─── Data shown ───
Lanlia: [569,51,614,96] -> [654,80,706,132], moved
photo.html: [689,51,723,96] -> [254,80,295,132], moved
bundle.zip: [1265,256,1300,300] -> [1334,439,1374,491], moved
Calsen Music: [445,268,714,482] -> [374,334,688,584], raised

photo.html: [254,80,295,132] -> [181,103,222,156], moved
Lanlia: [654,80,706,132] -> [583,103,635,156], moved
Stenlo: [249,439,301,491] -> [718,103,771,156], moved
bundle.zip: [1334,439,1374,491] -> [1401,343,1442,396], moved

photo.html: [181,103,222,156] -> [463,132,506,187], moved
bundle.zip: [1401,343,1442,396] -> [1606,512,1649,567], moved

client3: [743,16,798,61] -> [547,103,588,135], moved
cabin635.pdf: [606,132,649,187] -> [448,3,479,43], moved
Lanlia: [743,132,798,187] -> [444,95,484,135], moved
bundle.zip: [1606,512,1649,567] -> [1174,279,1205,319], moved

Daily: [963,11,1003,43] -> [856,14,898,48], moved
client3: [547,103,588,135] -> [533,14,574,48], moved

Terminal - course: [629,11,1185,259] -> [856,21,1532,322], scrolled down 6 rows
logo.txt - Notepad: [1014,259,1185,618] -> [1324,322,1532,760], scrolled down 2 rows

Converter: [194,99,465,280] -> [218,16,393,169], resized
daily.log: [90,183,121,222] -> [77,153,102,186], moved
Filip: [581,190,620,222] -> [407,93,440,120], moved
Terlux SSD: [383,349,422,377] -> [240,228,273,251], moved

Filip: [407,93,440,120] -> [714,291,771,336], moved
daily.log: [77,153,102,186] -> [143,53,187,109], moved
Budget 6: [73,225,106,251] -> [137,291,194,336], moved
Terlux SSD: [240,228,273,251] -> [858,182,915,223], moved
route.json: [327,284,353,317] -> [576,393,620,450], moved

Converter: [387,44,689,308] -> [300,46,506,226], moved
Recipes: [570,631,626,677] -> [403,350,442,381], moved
───
■ Assignment
This exercise requires that all of the entries be repeated exactly.

■ Task result
Lanlia: [569,51,614,96] -> [654,80,706,132], moved
photo.html: [689,51,723,96] -> [254,80,295,132], moved
bundle.zip: [1265,256,1300,300] -> [1334,439,1374,491], moved
Calsen Music: [445,268,714,482] -> [374,334,688,584], raised

photo.html: [254,80,295,132] -> [181,103,222,156], moved
Lanlia: [654,80,706,132] -> [583,103,635,156], moved
Stenlo: [249,439,301,491] -> [718,103,771,156], moved
bundle.zip: [1334,439,1374,491] -> [1401,343,1442,396], moved

photo.html: [181,103,222,156] -> [463,132,506,187], moved
bundle.zip: [1401,343,1442,396] -> [1606,512,1649,567], moved

client3: [743,16,798,61] -> [547,103,588,135], moved
cabin635.pdf: [606,132,649,187] -> [448,3,479,43], moved
Lanlia: [743,132,798,187] -> [444,95,484,135], moved
bundle.zip: [1606,512,1649,567] -> [1174,279,1205,319], moved

Daily: [963,11,1003,43] -> [856,14,898,48], moved
client3: [547,103,588,135] -> [533,14,574,48], moved

Terminal - course: [629,11,1185,259] -> [856,21,1532,322], scrolled down 6 rows
logo.txt - Notepad: [1014,259,1185,618] -> [1324,322,1532,760], scrolled down 2 rows

Converter: [194,99,465,280] -> [218,16,393,169], resized
daily.log: [90,183,121,222] -> [77,153,102,186], moved
Filip: [581,190,620,222] -> [407,93,440,120], moved
Terlux SSD: [383,349,422,377] -> [240,228,273,251], moved

Filip: [407,93,440,120] -> [714,291,771,336], moved
daily.log: [77,153,102,186] -> [143,53,187,109], moved
Budget 6: [73,225,106,251] -> [137,291,194,336], moved
Terlux SSD: [240,228,273,251] -> [858,182,915,223], moved
route.json: [327,284,353,317] -> [576,393,620,450], moved

Converter: [387,44,689,308] -> [300,46,506,226], moved
Recipes: [570,631,626,677] -> [403,350,442,381], moved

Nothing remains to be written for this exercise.